# Task to carry out:
Repeat the data word for word. Do not include the pictures.

*** Opening of Task input ***

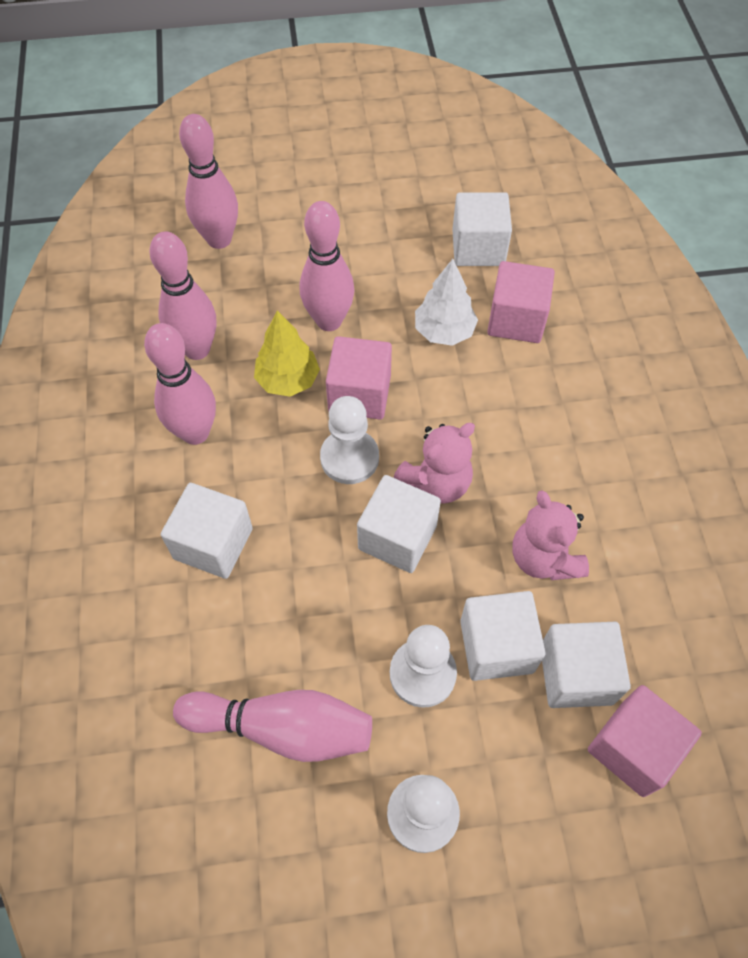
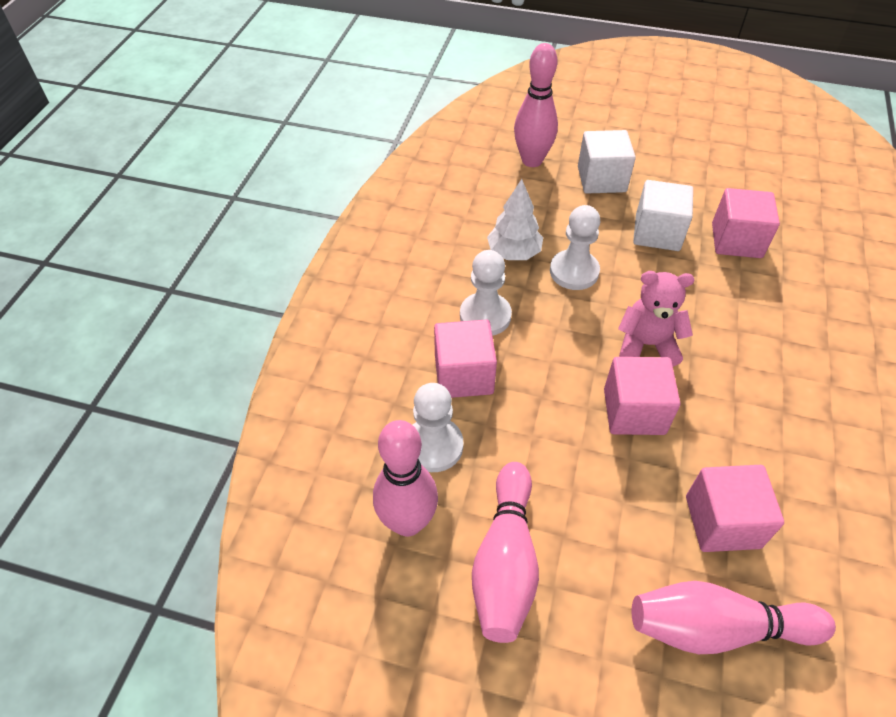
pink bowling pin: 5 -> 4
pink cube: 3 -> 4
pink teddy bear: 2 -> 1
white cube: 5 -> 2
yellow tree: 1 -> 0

*** Close of Task input ***

# Response:
pink bowling pin: 5 -> 4
pink cube: 3 -> 4
pink teddy bear: 2 -> 1
white cube: 5 -> 2
yellow tree: 1 -> 0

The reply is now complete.